═════ Supplied data

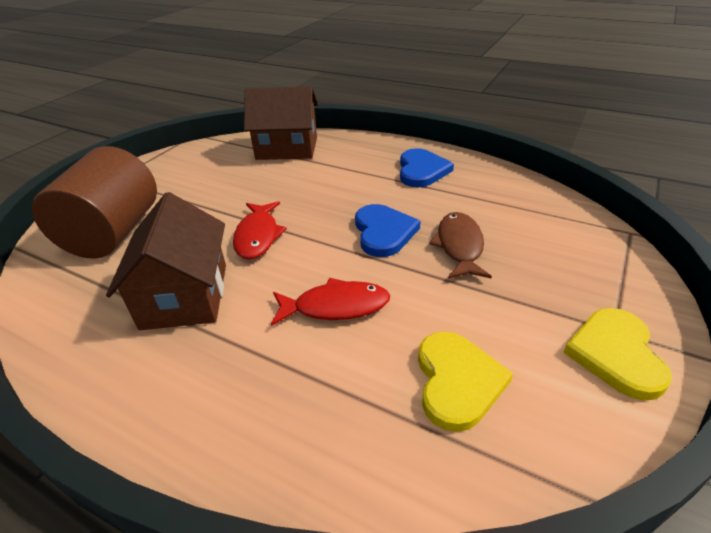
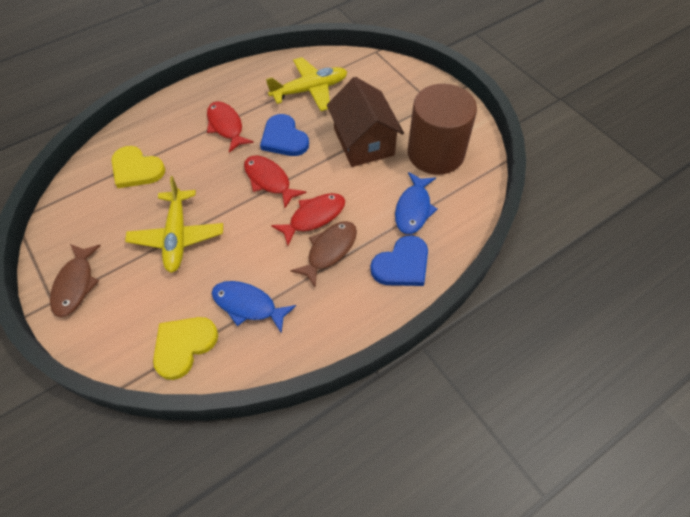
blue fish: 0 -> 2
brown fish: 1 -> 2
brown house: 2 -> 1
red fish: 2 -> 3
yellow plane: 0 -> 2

══════════

▸ **What to work on**:
Leave the pictures out and reproduce every record above exactly.

▸ **Solution**:
blue fish: 0 -> 2
brown fish: 1 -> 2
brown house: 2 -> 1
red fish: 2 -> 3
yellow plane: 0 -> 2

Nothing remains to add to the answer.